━━━━━ Listed entries

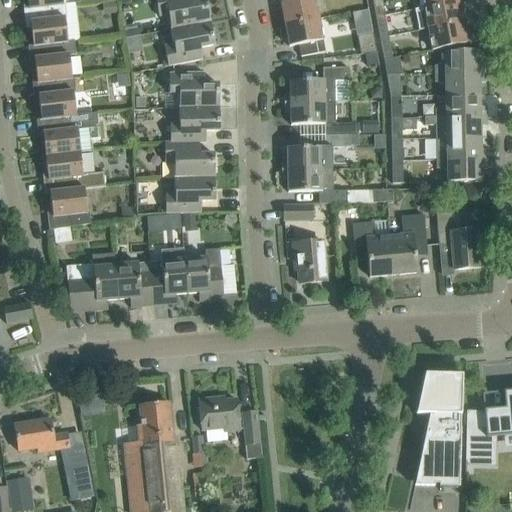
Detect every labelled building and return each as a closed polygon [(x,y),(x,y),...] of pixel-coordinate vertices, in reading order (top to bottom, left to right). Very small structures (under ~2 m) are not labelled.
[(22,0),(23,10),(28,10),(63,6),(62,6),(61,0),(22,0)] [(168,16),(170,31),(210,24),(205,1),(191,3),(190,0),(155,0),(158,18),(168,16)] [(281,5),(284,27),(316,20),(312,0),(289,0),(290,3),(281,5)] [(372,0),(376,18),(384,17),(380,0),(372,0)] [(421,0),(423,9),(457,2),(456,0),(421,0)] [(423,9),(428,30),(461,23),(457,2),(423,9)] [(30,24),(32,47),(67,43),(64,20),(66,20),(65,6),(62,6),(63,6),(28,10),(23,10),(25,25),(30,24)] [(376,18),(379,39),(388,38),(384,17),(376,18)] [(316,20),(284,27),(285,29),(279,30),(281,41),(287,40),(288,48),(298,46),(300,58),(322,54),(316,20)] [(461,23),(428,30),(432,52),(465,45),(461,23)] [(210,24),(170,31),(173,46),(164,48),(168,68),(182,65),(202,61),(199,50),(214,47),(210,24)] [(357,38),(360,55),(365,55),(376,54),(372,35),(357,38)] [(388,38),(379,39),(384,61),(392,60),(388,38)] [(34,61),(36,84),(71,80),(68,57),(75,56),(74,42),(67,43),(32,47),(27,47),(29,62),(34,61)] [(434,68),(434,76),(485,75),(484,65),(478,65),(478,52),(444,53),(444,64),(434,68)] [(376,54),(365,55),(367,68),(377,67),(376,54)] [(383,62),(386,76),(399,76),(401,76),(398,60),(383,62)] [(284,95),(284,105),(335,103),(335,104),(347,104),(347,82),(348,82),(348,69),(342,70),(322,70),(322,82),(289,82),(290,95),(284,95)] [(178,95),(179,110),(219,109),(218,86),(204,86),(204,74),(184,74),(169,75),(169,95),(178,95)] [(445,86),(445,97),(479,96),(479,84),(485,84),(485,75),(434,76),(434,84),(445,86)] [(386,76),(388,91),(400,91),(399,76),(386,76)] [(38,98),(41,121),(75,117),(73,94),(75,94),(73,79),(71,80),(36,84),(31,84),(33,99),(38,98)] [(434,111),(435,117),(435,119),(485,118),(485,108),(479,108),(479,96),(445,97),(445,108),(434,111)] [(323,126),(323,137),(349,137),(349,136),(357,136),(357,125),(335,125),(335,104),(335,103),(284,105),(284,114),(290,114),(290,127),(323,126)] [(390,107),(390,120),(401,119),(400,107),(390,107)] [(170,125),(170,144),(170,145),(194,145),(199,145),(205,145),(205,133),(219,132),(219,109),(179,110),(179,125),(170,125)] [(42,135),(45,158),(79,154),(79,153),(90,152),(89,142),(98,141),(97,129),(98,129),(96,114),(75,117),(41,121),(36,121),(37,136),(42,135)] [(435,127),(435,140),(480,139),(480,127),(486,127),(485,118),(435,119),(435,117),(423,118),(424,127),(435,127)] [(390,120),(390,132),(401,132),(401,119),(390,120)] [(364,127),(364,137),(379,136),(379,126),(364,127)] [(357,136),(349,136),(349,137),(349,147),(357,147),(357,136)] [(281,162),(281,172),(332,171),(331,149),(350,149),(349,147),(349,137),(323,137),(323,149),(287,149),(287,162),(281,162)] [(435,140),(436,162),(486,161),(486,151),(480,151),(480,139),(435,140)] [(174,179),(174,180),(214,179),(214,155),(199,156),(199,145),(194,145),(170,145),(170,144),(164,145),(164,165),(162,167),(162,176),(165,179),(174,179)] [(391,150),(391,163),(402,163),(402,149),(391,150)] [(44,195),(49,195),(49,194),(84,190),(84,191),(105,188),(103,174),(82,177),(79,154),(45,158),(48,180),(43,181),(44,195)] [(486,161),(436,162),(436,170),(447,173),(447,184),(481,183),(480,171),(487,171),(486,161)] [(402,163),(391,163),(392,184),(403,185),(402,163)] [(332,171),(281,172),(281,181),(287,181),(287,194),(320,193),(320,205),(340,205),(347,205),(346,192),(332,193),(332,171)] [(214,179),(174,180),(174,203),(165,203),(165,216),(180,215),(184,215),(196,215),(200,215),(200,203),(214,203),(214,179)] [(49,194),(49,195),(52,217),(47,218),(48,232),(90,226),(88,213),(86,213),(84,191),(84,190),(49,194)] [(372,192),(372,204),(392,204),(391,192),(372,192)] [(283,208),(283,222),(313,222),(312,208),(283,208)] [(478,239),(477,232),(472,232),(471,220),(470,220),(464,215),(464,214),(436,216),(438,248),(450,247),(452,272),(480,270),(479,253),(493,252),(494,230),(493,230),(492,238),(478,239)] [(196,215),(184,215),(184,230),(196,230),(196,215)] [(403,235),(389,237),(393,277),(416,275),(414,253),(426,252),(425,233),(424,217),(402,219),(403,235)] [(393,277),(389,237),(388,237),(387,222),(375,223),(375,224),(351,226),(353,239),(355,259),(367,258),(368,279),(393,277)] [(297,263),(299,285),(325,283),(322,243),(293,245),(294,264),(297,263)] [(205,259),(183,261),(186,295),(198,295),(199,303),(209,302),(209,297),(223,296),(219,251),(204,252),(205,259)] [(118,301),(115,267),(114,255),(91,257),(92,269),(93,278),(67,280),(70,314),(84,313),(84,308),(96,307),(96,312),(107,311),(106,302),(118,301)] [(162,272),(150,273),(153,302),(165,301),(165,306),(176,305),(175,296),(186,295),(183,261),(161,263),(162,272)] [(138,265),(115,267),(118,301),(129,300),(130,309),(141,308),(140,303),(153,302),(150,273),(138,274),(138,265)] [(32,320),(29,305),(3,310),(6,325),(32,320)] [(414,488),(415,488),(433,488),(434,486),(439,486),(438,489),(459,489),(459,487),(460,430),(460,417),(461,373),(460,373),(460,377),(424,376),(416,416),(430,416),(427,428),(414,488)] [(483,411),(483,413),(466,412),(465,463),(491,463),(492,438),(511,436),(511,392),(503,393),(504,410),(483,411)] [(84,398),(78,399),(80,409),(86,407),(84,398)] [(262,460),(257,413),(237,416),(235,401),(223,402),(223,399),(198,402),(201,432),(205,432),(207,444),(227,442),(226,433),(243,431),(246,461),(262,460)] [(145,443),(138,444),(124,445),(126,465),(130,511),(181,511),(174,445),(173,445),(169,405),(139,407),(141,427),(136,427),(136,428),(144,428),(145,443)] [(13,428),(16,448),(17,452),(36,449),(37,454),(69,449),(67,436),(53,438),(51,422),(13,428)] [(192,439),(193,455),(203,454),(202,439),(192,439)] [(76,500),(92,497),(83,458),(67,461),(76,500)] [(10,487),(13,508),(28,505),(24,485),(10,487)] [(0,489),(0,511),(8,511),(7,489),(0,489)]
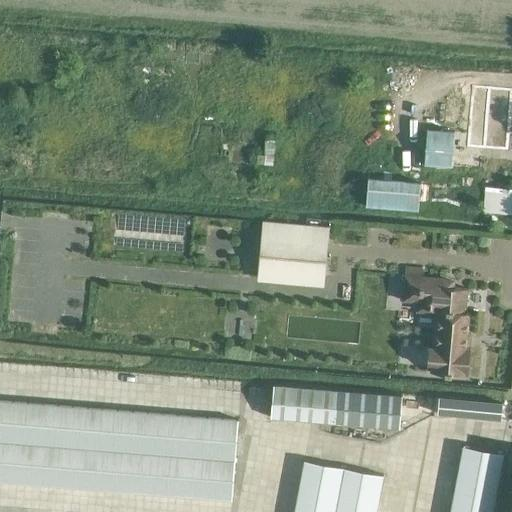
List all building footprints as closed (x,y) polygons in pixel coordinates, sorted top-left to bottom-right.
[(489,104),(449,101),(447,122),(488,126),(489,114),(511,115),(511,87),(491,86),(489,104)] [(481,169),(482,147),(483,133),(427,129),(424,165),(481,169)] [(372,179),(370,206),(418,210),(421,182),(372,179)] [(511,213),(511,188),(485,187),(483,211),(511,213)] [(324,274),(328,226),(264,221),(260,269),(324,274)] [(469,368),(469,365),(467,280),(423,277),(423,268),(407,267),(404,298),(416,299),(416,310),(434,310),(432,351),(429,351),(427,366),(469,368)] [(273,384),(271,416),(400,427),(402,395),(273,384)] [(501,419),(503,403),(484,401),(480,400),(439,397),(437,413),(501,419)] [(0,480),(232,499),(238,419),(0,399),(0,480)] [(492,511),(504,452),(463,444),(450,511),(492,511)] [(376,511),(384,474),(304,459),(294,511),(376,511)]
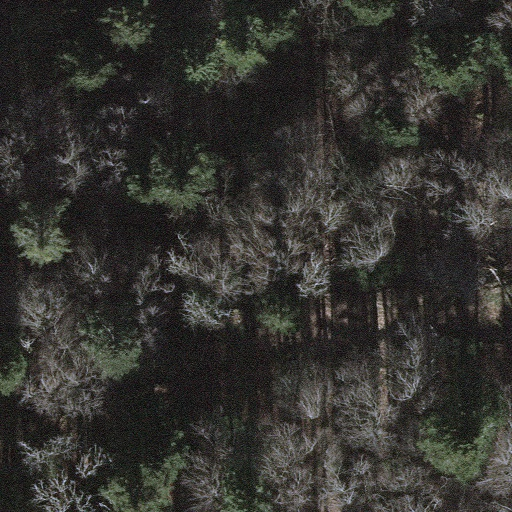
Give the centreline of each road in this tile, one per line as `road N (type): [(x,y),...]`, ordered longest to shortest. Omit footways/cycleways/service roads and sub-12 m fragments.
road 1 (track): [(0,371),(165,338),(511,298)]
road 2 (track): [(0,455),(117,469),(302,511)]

━━━━━━━━━━

Given task: Please retype the data from the line containing "List all building" through the end of the data, including both ends, and leave the pictures out.

Worked answer:
List all building footprints as closed (x,y) polygons in pixel coordinates, sorted top-left to bottom-right.
[(489,104),(449,101),(447,122),(488,126),(489,114),(511,115),(511,87),(491,86),(489,104)] [(481,169),(482,147),(483,133),(427,129),(424,165),(481,169)] [(372,179),(370,206),(418,210),(421,182),(372,179)] [(511,213),(511,188),(485,187),(483,211),(511,213)] [(324,274),(328,226),(264,221),(260,269),(324,274)] [(469,368),(469,365),(467,280),(423,277),(423,268),(407,267),(404,298),(416,299),(416,310),(434,310),(432,351),(429,351),(427,366),(469,368)] [(273,384),(271,416),(400,427),(402,395),(273,384)] [(501,419),(503,403),(484,401),(480,400),(439,397),(437,413),(501,419)] [(0,480),(232,499),(238,419),(0,399),(0,480)] [(492,511),(504,452),(463,444),(450,511),(492,511)] [(376,511),(384,474),(304,459),(294,511),(376,511)]
Give the centreline of each road in this tile, one per line as `road N (type): [(x,y),...]`, ordered longest to shortest. Omit footways/cycleways/service roads and sub-12 m fragments.
road 1 (track): [(0,371),(165,338),(511,298)]
road 2 (track): [(0,455),(117,469),(302,511)]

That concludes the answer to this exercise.